=== GOAL OF THE EXERCISE ===
Your reply should be an exact copy of the lines from the one that holds "pink plate [631,108,684,133] -> none" to the end of the data below.

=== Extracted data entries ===

▼

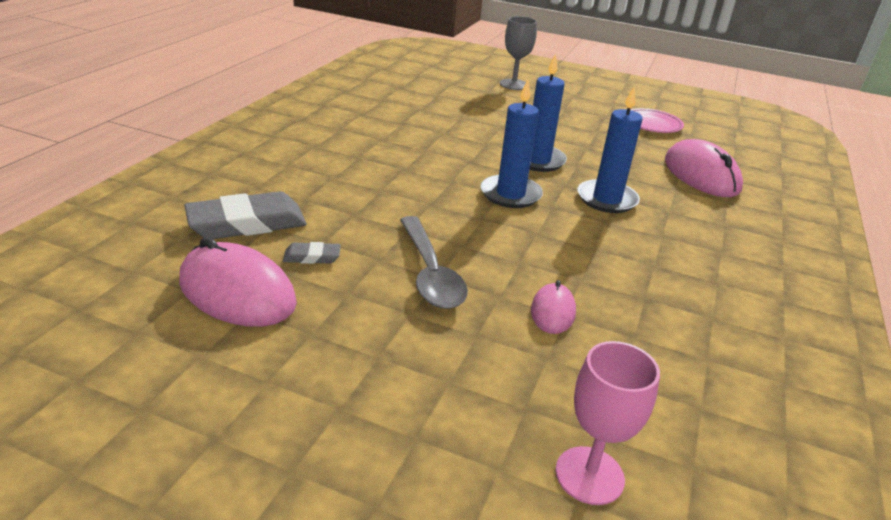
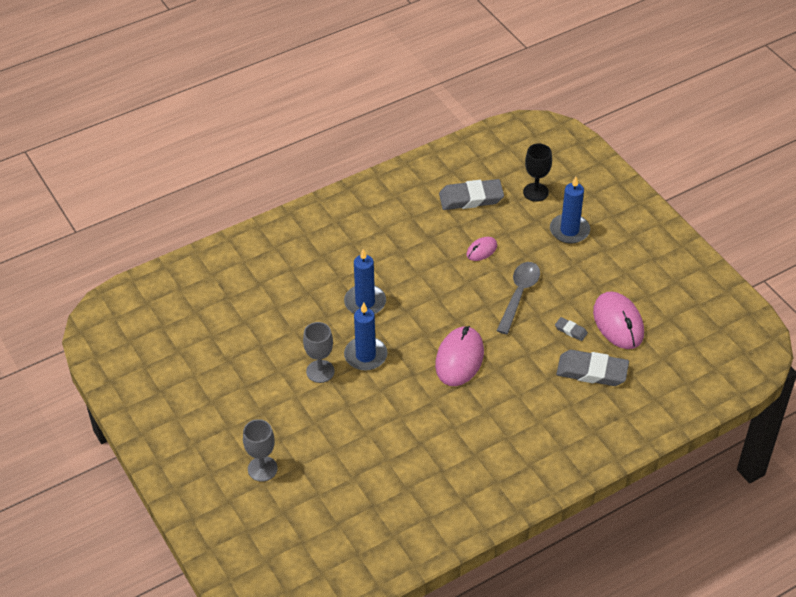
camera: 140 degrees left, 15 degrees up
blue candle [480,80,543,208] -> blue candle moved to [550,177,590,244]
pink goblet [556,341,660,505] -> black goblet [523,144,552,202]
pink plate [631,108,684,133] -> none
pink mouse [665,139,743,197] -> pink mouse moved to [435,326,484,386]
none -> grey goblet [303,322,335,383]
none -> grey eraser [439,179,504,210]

▲

=== EXERCISE RESULT ===
pink plate [631,108,684,133] -> none
pink mouse [665,139,743,197] -> pink mouse moved to [435,326,484,386]
none -> grey goblet [303,322,335,383]
none -> grey eraser [439,179,504,210]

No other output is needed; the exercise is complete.